# What to work on
Would you please transcribe, exactly as written, the lines of the entries below starting at the one that holds "[823,233,897,289] (first image)" and ending at the one that holds "[132,443,204,503] (first image)", both included?

=======

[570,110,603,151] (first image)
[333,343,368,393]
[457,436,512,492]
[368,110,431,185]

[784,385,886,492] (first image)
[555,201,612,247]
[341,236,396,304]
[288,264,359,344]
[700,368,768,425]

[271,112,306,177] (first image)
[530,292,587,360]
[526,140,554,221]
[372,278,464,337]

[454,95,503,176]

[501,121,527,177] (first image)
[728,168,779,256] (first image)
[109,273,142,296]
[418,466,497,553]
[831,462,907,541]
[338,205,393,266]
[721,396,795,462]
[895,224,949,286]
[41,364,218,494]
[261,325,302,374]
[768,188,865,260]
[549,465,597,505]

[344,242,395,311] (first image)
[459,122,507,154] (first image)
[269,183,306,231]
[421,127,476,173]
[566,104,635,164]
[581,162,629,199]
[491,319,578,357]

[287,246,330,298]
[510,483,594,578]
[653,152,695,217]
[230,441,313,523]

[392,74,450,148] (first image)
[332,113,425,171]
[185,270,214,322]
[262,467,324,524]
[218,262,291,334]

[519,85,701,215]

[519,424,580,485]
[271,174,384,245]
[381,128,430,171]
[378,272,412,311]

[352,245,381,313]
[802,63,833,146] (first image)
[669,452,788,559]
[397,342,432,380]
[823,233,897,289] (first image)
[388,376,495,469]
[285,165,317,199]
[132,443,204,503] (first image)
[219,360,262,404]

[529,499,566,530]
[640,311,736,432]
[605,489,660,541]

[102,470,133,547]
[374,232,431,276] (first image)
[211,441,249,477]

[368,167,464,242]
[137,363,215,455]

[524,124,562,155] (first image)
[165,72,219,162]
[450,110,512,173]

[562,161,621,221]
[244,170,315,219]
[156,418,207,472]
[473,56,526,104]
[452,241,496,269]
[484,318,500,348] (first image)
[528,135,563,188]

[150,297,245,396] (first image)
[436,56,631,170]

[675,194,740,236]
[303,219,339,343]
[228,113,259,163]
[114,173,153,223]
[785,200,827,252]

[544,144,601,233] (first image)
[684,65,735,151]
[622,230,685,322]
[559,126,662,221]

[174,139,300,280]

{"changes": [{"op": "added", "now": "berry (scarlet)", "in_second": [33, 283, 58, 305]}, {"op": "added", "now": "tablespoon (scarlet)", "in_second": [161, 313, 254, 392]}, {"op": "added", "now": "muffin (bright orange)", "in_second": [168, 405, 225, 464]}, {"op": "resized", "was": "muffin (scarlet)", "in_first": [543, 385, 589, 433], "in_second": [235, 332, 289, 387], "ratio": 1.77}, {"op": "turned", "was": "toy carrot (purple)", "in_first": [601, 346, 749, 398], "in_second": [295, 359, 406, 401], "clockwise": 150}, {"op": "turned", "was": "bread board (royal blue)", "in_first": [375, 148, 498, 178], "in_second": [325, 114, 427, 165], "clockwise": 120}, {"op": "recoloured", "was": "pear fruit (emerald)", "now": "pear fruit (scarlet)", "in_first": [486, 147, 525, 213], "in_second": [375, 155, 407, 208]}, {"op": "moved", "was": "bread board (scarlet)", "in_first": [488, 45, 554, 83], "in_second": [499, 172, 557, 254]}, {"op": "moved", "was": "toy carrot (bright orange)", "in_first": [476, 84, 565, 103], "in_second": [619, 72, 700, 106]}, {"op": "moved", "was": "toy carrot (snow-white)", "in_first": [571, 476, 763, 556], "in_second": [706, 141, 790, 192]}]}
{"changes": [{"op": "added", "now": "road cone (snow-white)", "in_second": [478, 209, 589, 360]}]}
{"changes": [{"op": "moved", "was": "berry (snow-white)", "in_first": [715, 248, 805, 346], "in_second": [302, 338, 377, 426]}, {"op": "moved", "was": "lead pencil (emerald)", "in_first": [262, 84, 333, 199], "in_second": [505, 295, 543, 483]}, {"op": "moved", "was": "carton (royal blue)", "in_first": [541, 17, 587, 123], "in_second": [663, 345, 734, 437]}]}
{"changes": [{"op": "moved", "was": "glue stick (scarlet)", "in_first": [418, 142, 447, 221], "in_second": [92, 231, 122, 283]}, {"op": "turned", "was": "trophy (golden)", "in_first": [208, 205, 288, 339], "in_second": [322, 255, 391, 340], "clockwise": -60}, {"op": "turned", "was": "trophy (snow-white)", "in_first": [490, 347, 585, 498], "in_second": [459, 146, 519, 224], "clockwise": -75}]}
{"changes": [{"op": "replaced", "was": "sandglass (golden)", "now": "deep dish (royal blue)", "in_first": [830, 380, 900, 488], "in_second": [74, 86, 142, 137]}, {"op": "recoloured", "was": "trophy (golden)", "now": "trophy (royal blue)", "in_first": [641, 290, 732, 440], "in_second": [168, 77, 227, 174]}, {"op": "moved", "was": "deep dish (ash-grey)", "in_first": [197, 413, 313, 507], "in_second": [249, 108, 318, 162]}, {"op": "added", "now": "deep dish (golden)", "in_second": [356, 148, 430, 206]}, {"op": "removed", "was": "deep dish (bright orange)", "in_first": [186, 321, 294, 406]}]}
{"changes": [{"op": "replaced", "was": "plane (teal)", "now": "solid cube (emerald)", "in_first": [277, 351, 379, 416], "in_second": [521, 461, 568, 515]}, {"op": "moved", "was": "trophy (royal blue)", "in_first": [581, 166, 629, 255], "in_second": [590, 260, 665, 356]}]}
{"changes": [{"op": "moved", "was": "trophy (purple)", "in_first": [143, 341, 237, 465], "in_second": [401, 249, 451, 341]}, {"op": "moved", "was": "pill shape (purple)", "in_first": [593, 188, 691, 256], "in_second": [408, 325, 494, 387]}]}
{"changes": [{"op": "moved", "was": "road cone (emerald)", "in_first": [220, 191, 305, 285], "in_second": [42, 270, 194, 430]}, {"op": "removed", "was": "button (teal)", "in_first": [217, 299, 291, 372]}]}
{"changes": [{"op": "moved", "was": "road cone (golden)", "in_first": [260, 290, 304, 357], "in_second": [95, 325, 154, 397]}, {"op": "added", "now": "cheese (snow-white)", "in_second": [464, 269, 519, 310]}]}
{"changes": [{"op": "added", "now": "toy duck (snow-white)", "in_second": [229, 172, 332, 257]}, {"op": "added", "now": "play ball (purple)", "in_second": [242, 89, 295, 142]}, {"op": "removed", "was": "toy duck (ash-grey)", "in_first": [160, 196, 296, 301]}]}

=======

# Worked solution
[823,233,897,289] (first image)
[388,376,495,469]
[285,165,317,199]
[132,443,204,503] (first image)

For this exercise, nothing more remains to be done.